Task directions:
For the entries below, the result should be an exact transcription of the lines from the one with "camera: 30 degrees left, 5 degrees down" up to and including the one with "green cutting board", and only those.

Provided records:
=== Section Start ===

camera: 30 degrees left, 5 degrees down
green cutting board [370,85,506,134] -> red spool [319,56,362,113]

=== Section End ===
=== Section Start ===

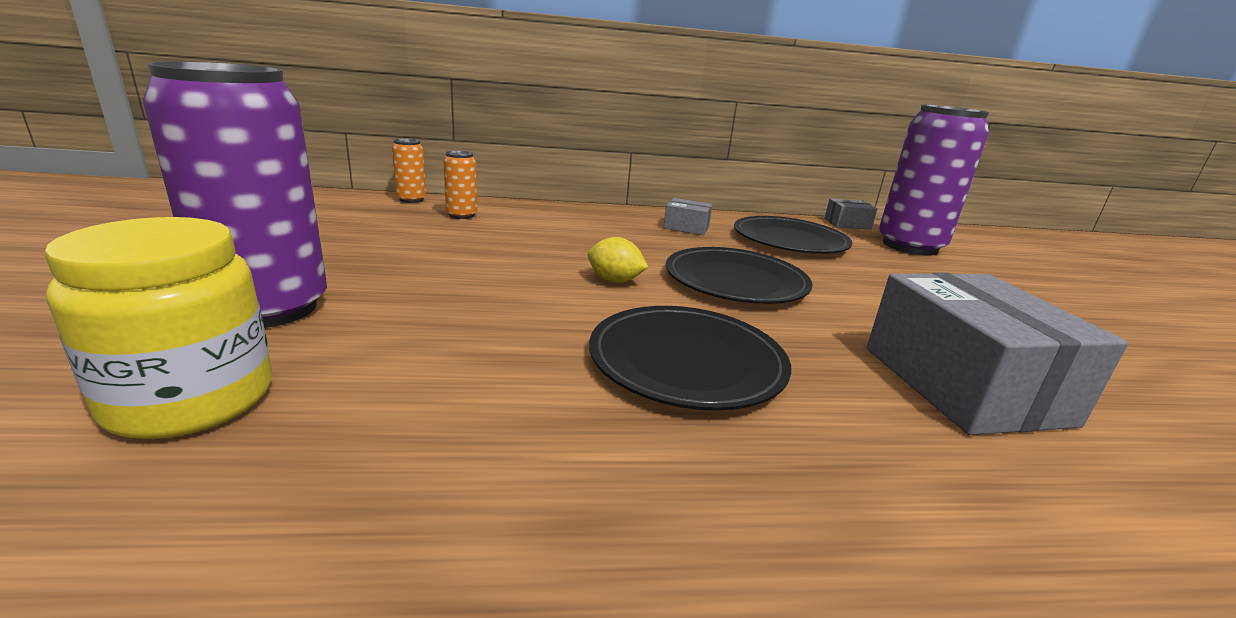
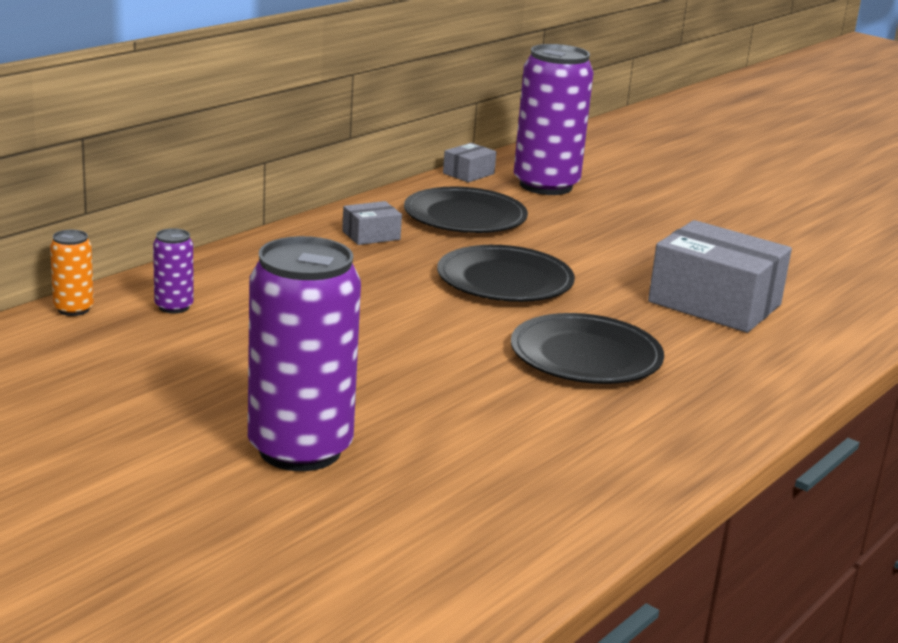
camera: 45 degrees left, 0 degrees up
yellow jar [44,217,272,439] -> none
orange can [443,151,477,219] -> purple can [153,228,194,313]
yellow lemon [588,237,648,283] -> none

=== Section End ===

Exercise response:
camera: 30 degrees left, 5 degrees down
green cutting board [370,85,506,134] -> red spool [319,56,362,113]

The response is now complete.